▶ Goal of the exercise: What follows is a set of records; repeat all of them exactly.

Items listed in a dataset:
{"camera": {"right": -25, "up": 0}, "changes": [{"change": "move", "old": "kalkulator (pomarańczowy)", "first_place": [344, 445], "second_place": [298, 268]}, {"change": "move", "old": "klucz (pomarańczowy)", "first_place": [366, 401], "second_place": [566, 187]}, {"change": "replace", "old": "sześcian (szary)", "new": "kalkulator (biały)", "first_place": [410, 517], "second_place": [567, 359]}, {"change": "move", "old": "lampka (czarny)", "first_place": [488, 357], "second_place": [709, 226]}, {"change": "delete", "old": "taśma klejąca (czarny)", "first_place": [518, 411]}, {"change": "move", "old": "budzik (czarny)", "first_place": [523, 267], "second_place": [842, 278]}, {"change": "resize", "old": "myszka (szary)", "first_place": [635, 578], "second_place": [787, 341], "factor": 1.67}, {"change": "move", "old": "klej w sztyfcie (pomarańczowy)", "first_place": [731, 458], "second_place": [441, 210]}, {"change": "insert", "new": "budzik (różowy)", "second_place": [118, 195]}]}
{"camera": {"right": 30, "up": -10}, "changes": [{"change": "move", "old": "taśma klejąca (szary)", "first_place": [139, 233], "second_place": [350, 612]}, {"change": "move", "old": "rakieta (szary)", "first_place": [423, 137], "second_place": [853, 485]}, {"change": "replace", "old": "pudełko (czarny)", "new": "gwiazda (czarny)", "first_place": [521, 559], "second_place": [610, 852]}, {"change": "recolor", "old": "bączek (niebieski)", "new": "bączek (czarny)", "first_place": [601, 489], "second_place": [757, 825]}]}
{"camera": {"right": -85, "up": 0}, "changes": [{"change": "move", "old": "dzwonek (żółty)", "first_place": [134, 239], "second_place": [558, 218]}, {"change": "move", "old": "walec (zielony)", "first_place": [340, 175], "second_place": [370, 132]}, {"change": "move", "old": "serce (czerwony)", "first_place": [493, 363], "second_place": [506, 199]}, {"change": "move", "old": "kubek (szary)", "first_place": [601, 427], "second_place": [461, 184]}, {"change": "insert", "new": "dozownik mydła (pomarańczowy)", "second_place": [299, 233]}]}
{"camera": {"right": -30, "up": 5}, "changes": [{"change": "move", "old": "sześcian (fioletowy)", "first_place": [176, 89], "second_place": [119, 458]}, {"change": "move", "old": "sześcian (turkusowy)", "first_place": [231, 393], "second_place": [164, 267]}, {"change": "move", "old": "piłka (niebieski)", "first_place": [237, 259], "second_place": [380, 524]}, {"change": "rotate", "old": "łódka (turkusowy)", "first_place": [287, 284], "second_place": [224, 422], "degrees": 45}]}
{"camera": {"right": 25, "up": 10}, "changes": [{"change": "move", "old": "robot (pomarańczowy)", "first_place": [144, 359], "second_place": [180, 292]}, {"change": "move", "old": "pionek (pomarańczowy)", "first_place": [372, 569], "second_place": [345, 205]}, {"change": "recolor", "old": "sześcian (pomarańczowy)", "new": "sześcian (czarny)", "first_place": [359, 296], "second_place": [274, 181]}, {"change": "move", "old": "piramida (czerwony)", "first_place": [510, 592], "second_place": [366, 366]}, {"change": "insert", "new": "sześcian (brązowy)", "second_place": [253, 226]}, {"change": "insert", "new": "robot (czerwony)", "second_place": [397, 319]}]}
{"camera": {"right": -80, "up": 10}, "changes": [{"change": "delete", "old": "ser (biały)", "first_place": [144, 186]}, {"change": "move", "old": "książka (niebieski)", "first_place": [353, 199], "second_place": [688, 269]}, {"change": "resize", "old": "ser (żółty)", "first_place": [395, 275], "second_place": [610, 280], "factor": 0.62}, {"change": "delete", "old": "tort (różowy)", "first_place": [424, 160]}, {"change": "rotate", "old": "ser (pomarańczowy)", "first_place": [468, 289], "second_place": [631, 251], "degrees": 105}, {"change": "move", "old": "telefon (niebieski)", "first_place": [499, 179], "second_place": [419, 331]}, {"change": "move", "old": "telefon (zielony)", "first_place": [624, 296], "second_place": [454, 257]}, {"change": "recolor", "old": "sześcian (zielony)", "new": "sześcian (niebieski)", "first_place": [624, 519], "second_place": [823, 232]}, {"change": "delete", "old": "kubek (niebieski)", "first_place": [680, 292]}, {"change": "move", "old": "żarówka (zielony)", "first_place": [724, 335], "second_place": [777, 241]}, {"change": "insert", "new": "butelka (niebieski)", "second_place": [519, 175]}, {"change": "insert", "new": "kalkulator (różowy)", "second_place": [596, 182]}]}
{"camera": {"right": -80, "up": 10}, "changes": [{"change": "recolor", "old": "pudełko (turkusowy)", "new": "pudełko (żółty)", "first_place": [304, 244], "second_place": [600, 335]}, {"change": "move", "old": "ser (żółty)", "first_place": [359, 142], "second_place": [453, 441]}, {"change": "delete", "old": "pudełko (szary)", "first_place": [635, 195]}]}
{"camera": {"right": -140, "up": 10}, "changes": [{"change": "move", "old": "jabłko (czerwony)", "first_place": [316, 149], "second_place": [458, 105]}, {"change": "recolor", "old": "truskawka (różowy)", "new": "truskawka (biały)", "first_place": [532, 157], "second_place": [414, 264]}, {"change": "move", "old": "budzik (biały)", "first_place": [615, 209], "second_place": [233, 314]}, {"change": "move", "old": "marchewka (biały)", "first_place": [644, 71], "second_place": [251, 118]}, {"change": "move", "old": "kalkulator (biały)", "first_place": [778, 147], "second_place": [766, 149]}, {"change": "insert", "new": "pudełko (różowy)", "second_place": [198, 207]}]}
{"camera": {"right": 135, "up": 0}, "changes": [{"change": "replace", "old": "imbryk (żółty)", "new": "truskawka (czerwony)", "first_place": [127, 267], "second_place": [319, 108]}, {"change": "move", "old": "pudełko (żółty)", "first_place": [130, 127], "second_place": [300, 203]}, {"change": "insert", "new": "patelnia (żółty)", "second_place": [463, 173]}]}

▶ Output for this task:
{"camera": {"right": -25, "up": 0}, "changes": [{"change": "move", "old": "kalkulator (pomarańczowy)", "first_place": [344, 445], "second_place": [298, 268]}, {"change": "move", "old": "klucz (pomarańczowy)", "first_place": [366, 401], "second_place": [566, 187]}, {"change": "replace", "old": "sześcian (szary)", "new": "kalkulator (biały)", "first_place": [410, 517], "second_place": [567, 359]}, {"change": "move", "old": "lampka (czarny)", "first_place": [488, 357], "second_place": [709, 226]}, {"change": "delete", "old": "taśma klejąca (czarny)", "first_place": [518, 411]}, {"change": "move", "old": "budzik (czarny)", "first_place": [523, 267], "second_place": [842, 278]}, {"change": "resize", "old": "myszka (szary)", "first_place": [635, 578], "second_place": [787, 341], "factor": 1.67}, {"change": "move", "old": "klej w sztyfcie (pomarańczowy)", "first_place": [731, 458], "second_place": [441, 210]}, {"change": "insert", "new": "budzik (różowy)", "second_place": [118, 195]}]}
{"camera": {"right": 30, "up": -10}, "changes": [{"change": "move", "old": "taśma klejąca (szary)", "first_place": [139, 233], "second_place": [350, 612]}, {"change": "move", "old": "rakieta (szary)", "first_place": [423, 137], "second_place": [853, 485]}, {"change": "replace", "old": "pudełko (czarny)", "new": "gwiazda (czarny)", "first_place": [521, 559], "second_place": [610, 852]}, {"change": "recolor", "old": "bączek (niebieski)", "new": "bączek (czarny)", "first_place": [601, 489], "second_place": [757, 825]}]}
{"camera": {"right": -85, "up": 0}, "changes": [{"change": "move", "old": "dzwonek (żółty)", "first_place": [134, 239], "second_place": [558, 218]}, {"change": "move", "old": "walec (zielony)", "first_place": [340, 175], "second_place": [370, 132]}, {"change": "move", "old": "serce (czerwony)", "first_place": [493, 363], "second_place": [506, 199]}, {"change": "move", "old": "kubek (szary)", "first_place": [601, 427], "second_place": [461, 184]}, {"change": "insert", "new": "dozownik mydła (pomarańczowy)", "second_place": [299, 233]}]}
{"camera": {"right": -30, "up": 5}, "changes": [{"change": "move", "old": "sześcian (fioletowy)", "first_place": [176, 89], "second_place": [119, 458]}, {"change": "move", "old": "sześcian (turkusowy)", "first_place": [231, 393], "second_place": [164, 267]}, {"change": "move", "old": "piłka (niebieski)", "first_place": [237, 259], "second_place": [380, 524]}, {"change": "rotate", "old": "łódka (turkusowy)", "first_place": [287, 284], "second_place": [224, 422], "degrees": 45}]}
{"camera": {"right": 25, "up": 10}, "changes": [{"change": "move", "old": "robot (pomarańczowy)", "first_place": [144, 359], "second_place": [180, 292]}, {"change": "move", "old": "pionek (pomarańczowy)", "first_place": [372, 569], "second_place": [345, 205]}, {"change": "recolor", "old": "sześcian (pomarańczowy)", "new": "sześcian (czarny)", "first_place": [359, 296], "second_place": [274, 181]}, {"change": "move", "old": "piramida (czerwony)", "first_place": [510, 592], "second_place": [366, 366]}, {"change": "insert", "new": "sześcian (brązowy)", "second_place": [253, 226]}, {"change": "insert", "new": "robot (czerwony)", "second_place": [397, 319]}]}
{"camera": {"right": -80, "up": 10}, "changes": [{"change": "delete", "old": "ser (biały)", "first_place": [144, 186]}, {"change": "move", "old": "książka (niebieski)", "first_place": [353, 199], "second_place": [688, 269]}, {"change": "resize", "old": "ser (żółty)", "first_place": [395, 275], "second_place": [610, 280], "factor": 0.62}, {"change": "delete", "old": "tort (różowy)", "first_place": [424, 160]}, {"change": "rotate", "old": "ser (pomarańczowy)", "first_place": [468, 289], "second_place": [631, 251], "degrees": 105}, {"change": "move", "old": "telefon (niebieski)", "first_place": [499, 179], "second_place": [419, 331]}, {"change": "move", "old": "telefon (zielony)", "first_place": [624, 296], "second_place": [454, 257]}, {"change": "recolor", "old": "sześcian (zielony)", "new": "sześcian (niebieski)", "first_place": [624, 519], "second_place": [823, 232]}, {"change": "delete", "old": "kubek (niebieski)", "first_place": [680, 292]}, {"change": "move", "old": "żarówka (zielony)", "first_place": [724, 335], "second_place": [777, 241]}, {"change": "insert", "new": "butelka (niebieski)", "second_place": [519, 175]}, {"change": "insert", "new": "kalkulator (różowy)", "second_place": [596, 182]}]}
{"camera": {"right": -80, "up": 10}, "changes": [{"change": "recolor", "old": "pudełko (turkusowy)", "new": "pudełko (żółty)", "first_place": [304, 244], "second_place": [600, 335]}, {"change": "move", "old": "ser (żółty)", "first_place": [359, 142], "second_place": [453, 441]}, {"change": "delete", "old": "pudełko (szary)", "first_place": [635, 195]}]}
{"camera": {"right": -140, "up": 10}, "changes": [{"change": "move", "old": "jabłko (czerwony)", "first_place": [316, 149], "second_place": [458, 105]}, {"change": "recolor", "old": "truskawka (różowy)", "new": "truskawka (biały)", "first_place": [532, 157], "second_place": [414, 264]}, {"change": "move", "old": "budzik (biały)", "first_place": [615, 209], "second_place": [233, 314]}, {"change": "move", "old": "marchewka (biały)", "first_place": [644, 71], "second_place": [251, 118]}, {"change": "move", "old": "kalkulator (biały)", "first_place": [778, 147], "second_place": [766, 149]}, {"change": "insert", "new": "pudełko (różowy)", "second_place": [198, 207]}]}
{"camera": {"right": 135, "up": 0}, "changes": [{"change": "replace", "old": "imbryk (żółty)", "new": "truskawka (czerwony)", "first_place": [127, 267], "second_place": [319, 108]}, {"change": "move", "old": "pudełko (żółty)", "first_place": [130, 127], "second_place": [300, 203]}, {"change": "insert", "new": "patelnia (żółty)", "second_place": [463, 173]}]}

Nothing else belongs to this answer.